Within the material below, transcribe exactly the lines from the one holding "camera: 85 degrees right, 10 degrees down" through the one holding "(237, 208) = (360, 355): white", keeping both ends and skipping the rest.

- - - - -

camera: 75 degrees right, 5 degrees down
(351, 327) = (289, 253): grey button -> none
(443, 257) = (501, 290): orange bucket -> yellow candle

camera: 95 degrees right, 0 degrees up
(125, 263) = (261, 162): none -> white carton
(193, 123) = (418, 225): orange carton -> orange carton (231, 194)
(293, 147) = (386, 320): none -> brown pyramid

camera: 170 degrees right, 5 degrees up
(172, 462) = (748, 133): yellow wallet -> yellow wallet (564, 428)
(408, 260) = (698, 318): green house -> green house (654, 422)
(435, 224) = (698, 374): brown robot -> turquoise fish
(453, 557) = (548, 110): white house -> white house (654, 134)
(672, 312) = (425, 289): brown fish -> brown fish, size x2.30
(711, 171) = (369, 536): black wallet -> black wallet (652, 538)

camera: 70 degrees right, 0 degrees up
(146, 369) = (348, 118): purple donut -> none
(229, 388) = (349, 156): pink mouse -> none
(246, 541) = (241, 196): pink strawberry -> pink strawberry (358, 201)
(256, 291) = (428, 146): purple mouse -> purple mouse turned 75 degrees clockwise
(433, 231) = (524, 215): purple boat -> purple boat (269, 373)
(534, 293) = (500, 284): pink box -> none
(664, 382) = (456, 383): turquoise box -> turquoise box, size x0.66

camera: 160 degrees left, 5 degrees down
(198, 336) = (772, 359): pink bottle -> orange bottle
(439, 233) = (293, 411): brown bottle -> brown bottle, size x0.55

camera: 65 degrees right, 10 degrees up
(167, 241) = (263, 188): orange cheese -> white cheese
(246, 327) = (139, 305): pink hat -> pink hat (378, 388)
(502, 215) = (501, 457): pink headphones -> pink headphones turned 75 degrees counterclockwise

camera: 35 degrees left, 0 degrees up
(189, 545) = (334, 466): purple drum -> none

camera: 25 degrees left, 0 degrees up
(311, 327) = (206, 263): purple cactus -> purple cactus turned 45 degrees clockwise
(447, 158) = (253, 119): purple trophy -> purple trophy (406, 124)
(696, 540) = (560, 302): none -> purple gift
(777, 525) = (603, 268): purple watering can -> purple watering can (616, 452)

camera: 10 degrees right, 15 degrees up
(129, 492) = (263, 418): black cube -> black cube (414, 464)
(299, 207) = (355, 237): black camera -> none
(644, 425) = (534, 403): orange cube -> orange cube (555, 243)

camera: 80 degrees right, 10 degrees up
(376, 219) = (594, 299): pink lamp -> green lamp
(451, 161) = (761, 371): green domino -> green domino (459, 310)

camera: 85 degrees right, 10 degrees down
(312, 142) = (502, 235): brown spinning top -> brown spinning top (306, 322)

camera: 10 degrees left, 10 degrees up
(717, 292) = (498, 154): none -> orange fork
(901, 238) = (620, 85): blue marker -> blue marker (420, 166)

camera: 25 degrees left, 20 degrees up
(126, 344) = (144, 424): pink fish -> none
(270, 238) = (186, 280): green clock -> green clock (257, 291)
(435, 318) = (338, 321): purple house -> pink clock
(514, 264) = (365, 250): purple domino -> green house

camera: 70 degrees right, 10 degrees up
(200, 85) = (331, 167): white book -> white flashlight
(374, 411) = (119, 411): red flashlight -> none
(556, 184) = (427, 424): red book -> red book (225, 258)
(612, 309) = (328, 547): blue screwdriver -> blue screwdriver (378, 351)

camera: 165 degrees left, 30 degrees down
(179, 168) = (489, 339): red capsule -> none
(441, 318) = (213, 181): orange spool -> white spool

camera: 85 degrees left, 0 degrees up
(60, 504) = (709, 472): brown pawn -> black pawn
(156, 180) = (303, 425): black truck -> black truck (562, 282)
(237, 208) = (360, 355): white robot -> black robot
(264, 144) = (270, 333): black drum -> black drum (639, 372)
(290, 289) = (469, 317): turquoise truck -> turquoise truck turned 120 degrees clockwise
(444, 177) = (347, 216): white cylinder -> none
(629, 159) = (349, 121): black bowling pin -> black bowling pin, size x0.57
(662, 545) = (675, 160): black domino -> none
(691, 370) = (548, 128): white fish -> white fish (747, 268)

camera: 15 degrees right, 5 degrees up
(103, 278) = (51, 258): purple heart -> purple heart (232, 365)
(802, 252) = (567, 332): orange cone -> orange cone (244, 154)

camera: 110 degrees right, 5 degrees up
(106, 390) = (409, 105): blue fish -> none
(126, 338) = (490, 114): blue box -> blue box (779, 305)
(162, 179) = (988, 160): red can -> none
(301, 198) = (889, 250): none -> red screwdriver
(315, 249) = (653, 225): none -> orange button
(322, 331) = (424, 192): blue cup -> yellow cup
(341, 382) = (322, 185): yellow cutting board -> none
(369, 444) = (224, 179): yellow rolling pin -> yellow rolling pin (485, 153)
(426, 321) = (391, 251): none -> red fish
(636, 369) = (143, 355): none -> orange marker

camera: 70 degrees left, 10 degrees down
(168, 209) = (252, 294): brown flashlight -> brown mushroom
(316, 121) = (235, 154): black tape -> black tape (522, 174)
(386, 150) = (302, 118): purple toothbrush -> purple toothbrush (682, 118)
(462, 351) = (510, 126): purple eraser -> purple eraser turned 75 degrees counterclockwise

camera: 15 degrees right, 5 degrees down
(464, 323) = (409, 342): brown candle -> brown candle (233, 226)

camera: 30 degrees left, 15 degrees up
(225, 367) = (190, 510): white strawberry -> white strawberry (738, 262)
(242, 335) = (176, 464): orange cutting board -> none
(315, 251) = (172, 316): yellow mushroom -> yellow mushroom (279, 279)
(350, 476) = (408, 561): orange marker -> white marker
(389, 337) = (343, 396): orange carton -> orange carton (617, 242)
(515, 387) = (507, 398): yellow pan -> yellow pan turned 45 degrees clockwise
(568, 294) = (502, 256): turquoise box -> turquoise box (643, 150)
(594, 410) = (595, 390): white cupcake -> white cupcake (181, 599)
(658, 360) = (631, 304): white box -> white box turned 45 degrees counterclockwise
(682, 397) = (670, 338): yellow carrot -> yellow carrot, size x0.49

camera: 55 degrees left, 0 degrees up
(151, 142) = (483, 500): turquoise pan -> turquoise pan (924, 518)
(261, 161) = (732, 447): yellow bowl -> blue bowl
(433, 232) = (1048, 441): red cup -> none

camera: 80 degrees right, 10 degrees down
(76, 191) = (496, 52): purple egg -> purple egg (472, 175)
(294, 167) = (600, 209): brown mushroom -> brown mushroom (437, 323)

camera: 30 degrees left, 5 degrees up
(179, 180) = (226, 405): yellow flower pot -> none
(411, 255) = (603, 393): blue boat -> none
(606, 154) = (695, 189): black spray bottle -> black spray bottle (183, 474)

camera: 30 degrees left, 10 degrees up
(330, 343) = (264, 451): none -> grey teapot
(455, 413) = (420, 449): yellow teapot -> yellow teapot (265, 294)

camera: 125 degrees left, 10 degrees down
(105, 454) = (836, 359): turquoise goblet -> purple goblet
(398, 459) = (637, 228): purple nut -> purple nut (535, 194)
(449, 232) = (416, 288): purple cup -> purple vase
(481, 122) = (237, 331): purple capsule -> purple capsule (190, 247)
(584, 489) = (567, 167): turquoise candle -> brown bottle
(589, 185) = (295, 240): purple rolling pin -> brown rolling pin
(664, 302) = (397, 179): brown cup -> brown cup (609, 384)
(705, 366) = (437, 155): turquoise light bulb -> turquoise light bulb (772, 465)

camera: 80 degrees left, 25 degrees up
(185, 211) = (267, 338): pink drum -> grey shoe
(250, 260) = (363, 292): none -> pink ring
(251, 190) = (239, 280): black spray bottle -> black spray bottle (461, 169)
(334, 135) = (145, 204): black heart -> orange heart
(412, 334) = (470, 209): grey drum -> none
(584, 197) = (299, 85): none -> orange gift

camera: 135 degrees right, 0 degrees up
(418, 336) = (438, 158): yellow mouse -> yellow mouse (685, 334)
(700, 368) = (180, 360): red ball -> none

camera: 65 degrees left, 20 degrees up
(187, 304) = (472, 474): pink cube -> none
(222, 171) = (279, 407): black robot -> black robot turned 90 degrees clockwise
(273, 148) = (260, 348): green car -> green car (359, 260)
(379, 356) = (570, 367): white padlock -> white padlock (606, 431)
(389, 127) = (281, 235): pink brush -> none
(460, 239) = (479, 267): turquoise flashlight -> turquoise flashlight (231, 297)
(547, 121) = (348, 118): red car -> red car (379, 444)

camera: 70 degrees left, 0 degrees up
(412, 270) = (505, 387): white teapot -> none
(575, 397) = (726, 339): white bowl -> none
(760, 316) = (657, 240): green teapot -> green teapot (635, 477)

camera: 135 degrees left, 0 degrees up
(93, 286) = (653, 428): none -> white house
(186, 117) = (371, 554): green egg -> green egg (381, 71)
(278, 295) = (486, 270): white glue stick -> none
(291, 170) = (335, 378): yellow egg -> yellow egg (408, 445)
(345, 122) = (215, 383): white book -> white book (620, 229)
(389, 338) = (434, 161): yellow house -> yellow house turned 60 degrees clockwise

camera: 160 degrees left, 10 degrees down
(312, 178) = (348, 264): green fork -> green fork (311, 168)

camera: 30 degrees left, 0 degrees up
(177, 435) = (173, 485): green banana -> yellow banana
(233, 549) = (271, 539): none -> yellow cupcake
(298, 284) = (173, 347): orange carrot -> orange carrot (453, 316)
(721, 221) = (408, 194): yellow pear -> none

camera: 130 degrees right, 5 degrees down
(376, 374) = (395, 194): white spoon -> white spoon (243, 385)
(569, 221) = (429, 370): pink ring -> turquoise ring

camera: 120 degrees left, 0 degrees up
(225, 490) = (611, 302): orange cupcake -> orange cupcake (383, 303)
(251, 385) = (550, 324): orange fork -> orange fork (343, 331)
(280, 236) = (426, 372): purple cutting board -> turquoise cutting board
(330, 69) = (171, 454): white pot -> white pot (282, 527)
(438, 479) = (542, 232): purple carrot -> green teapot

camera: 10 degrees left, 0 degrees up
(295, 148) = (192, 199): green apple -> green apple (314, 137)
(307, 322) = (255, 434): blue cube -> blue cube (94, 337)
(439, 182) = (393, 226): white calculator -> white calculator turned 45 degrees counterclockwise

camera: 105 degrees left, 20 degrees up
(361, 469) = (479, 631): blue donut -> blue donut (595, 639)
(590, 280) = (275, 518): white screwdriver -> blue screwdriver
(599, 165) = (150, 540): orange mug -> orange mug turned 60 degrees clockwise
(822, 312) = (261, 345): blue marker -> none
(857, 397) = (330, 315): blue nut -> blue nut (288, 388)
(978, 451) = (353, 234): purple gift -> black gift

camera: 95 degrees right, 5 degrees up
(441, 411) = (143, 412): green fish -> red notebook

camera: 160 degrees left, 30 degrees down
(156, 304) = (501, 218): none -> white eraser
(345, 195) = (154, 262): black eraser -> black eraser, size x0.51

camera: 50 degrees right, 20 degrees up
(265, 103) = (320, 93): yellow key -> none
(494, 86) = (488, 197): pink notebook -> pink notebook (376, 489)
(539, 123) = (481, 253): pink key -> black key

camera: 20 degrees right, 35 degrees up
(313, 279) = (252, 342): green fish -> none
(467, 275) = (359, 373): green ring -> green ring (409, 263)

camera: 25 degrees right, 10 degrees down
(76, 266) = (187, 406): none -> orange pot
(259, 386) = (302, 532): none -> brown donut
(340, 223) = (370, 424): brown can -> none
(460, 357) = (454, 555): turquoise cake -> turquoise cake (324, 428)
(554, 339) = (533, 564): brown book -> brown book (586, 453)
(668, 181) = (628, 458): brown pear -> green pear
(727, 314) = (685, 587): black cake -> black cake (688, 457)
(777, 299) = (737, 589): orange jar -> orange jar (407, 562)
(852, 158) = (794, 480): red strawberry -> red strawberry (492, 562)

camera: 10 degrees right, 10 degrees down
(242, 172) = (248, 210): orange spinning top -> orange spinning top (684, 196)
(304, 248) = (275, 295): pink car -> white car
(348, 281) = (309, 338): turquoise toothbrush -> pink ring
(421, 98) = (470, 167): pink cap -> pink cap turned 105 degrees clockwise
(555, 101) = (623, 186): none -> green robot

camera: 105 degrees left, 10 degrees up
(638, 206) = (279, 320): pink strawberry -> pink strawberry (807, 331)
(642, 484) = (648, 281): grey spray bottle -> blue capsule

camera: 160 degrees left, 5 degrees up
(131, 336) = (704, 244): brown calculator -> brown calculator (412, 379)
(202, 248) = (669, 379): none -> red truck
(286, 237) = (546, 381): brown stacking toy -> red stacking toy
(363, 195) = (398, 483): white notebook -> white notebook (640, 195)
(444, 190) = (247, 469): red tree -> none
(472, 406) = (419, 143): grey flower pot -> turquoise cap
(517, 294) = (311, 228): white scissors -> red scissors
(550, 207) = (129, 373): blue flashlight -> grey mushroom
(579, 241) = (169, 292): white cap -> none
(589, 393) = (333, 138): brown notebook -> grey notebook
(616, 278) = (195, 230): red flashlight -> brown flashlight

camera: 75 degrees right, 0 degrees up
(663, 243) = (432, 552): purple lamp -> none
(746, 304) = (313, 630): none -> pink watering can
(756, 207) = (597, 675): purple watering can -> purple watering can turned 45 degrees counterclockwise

- - - - -

**OUTPUT FOR THIS TASK:**
camera: 85 degrees right, 10 degrees down
(312, 142) = (502, 235): brown spinning top -> brown spinning top (306, 322)

camera: 10 degrees left, 10 degrees up
(717, 292) = (498, 154): none -> orange fork
(901, 238) = (620, 85): blue marker -> blue marker (420, 166)

camera: 25 degrees left, 20 degrees up
(126, 344) = (144, 424): pink fish -> none
(270, 238) = (186, 280): green clock -> green clock (257, 291)
(435, 318) = (338, 321): purple house -> pink clock
(514, 264) = (365, 250): purple domino -> green house

camera: 70 degrees right, 10 degrees up
(200, 85) = (331, 167): white book -> white flashlight
(374, 411) = (119, 411): red flashlight -> none
(556, 184) = (427, 424): red book -> red book (225, 258)
(612, 309) = (328, 547): blue screwdriver -> blue screwdriver (378, 351)

camera: 165 degrees left, 30 degrees down
(179, 168) = (489, 339): red capsule -> none
(441, 318) = (213, 181): orange spool -> white spool

camera: 85 degrees left, 0 degrees up
(60, 504) = (709, 472): brown pawn -> black pawn
(156, 180) = (303, 425): black truck -> black truck (562, 282)
(237, 208) = (360, 355): white robot -> black robot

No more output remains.